▸ **Problem statement**:
Return nothing but the lines from the line with "SD1 pin CS: D5 -> D3" through the last line of the entries that follow, copied exactly and free of pictures.

▸ **Extracted information**:
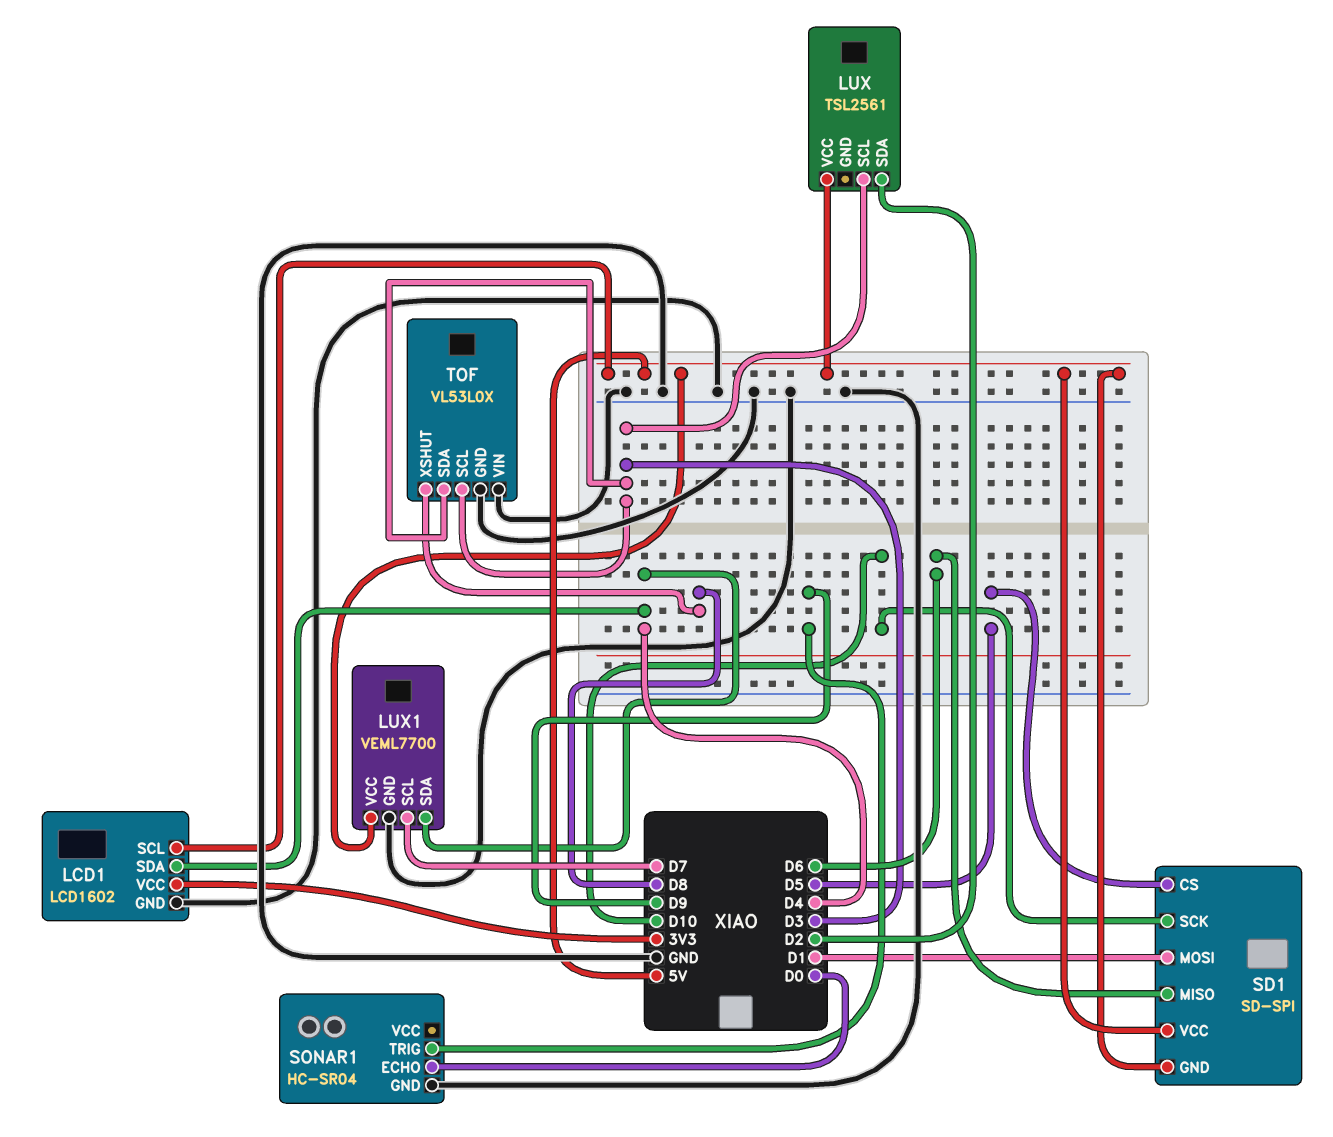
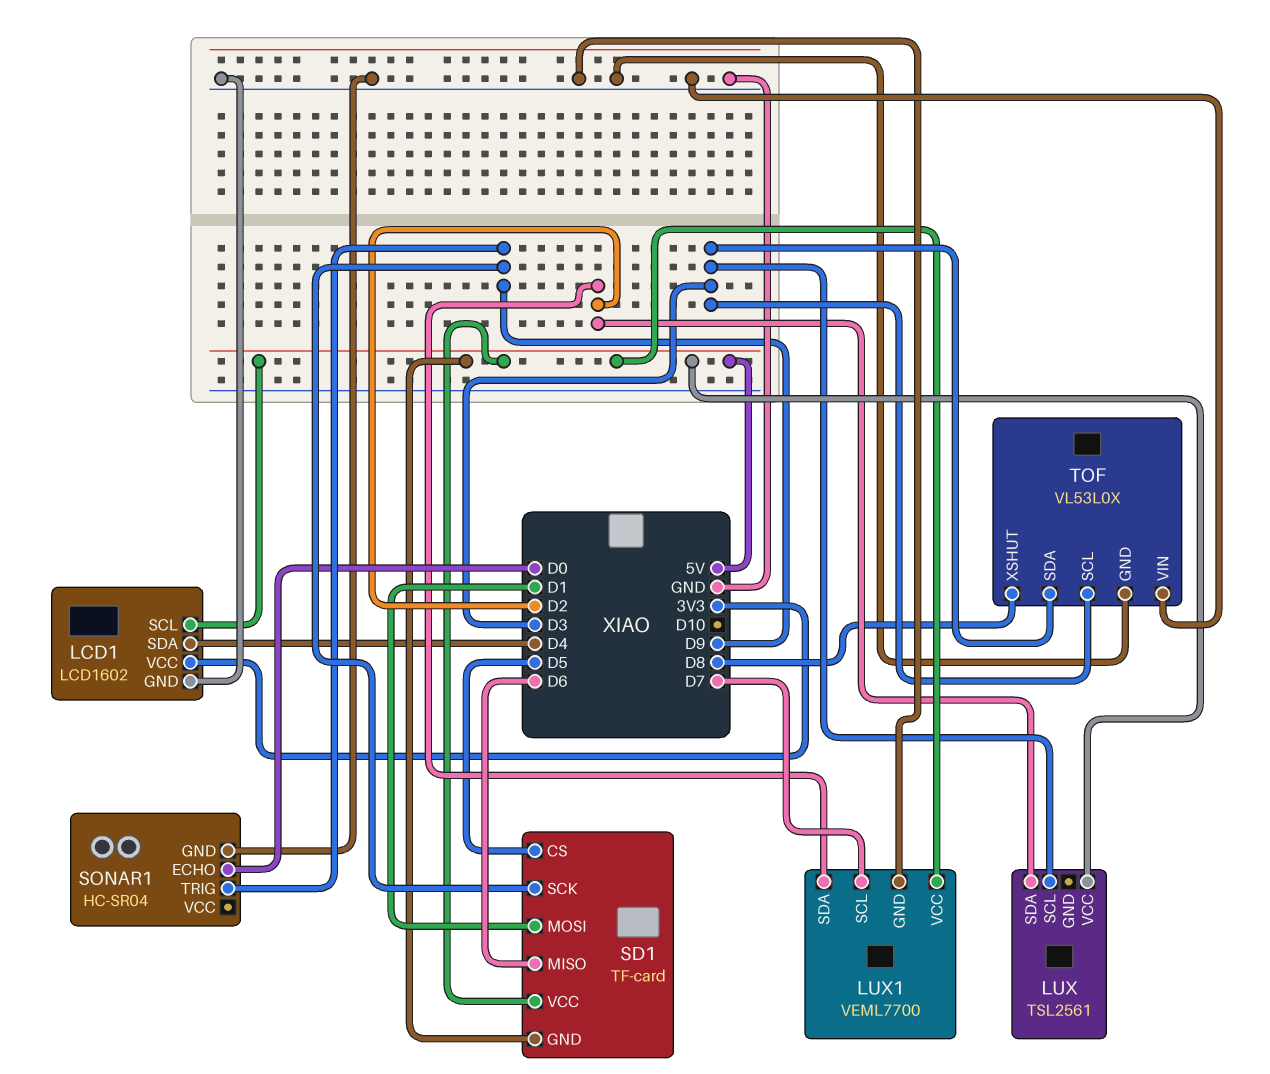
LUX1 pin SDA: D4 -> D2
SD1: SD-SPI -> TF-card
SD1 pin SCK: D10 -> D9

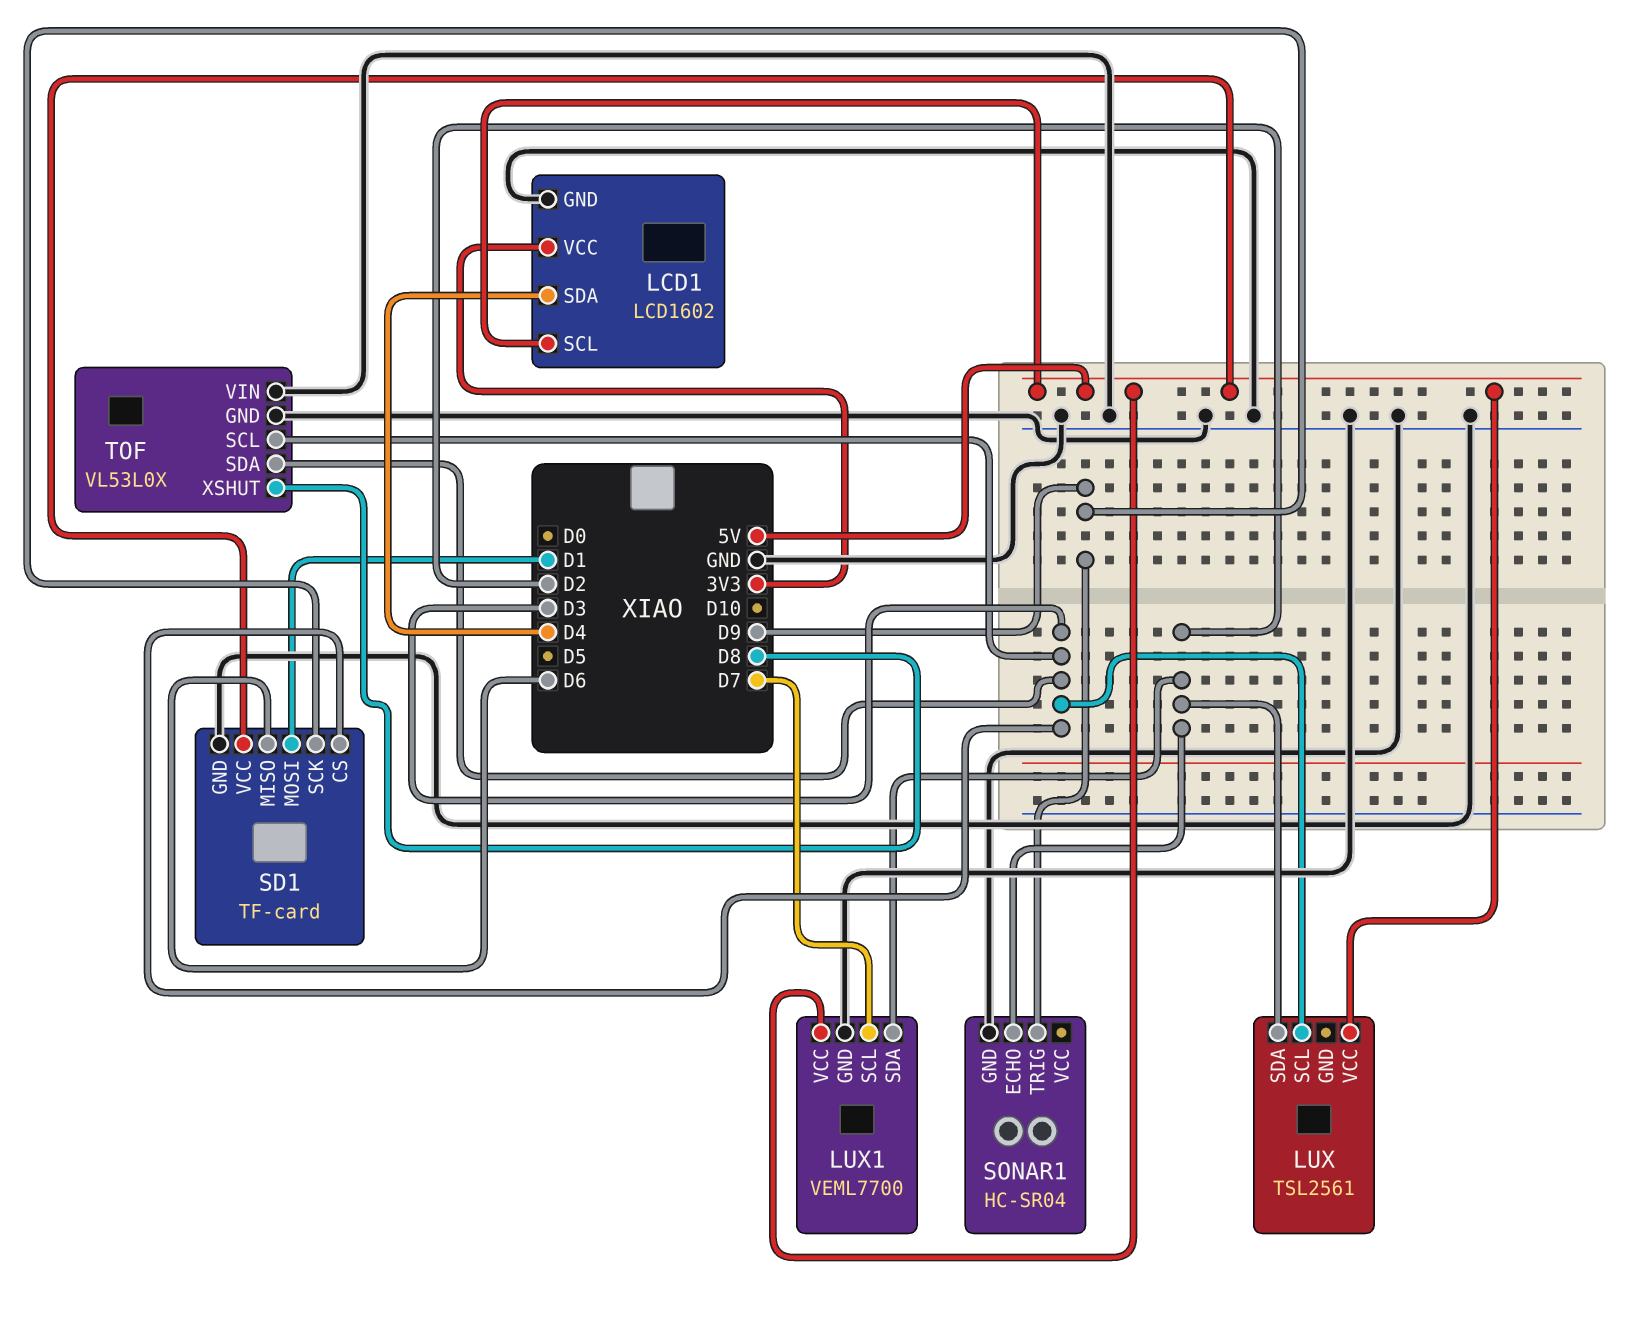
SD1 pin CS: D5 -> D3
SD1 pin GND: 5V -> GND
SONAR1 pin ECHO: D0 -> D2

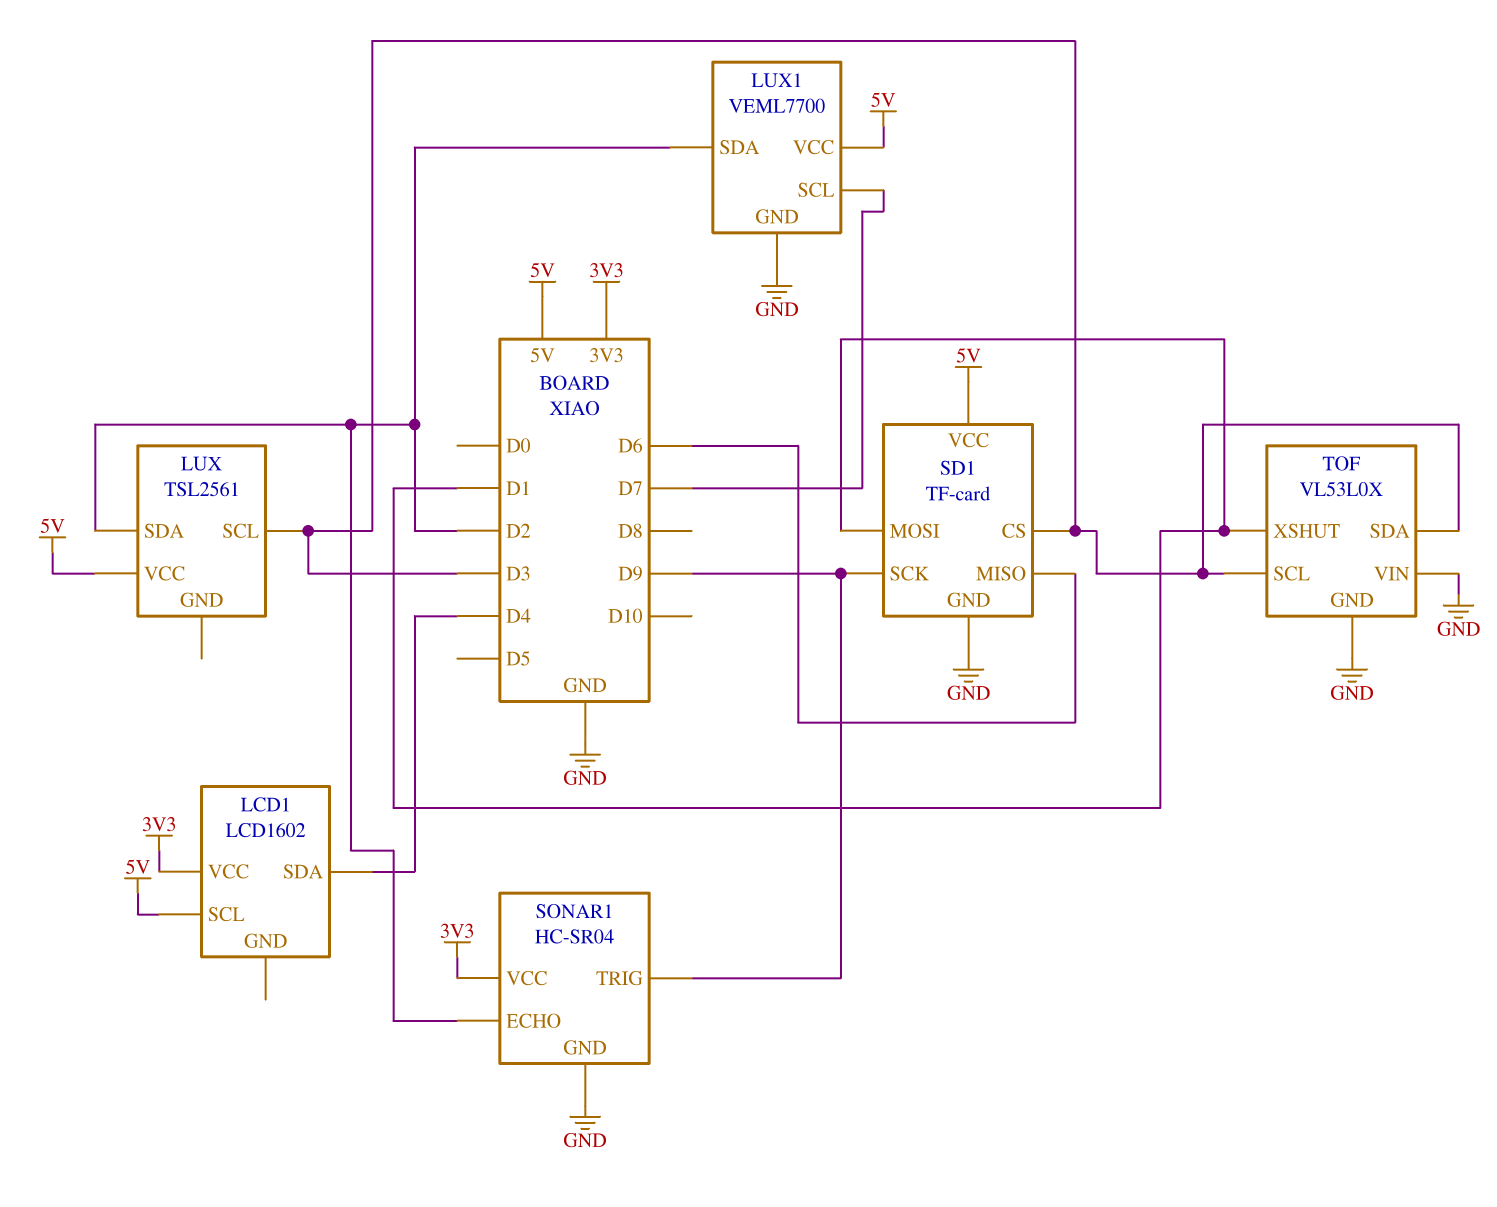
LCD1 pin GND: GND -> none
SONAR1 pin VCC: none -> 3V3
TOF pin XSHUT: D8 -> D1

▸ **Reply**:
SD1 pin CS: D5 -> D3
SD1 pin GND: 5V -> GND
SONAR1 pin ECHO: D0 -> D2

LCD1 pin GND: GND -> none
SONAR1 pin VCC: none -> 3V3
TOF pin XSHUT: D8 -> D1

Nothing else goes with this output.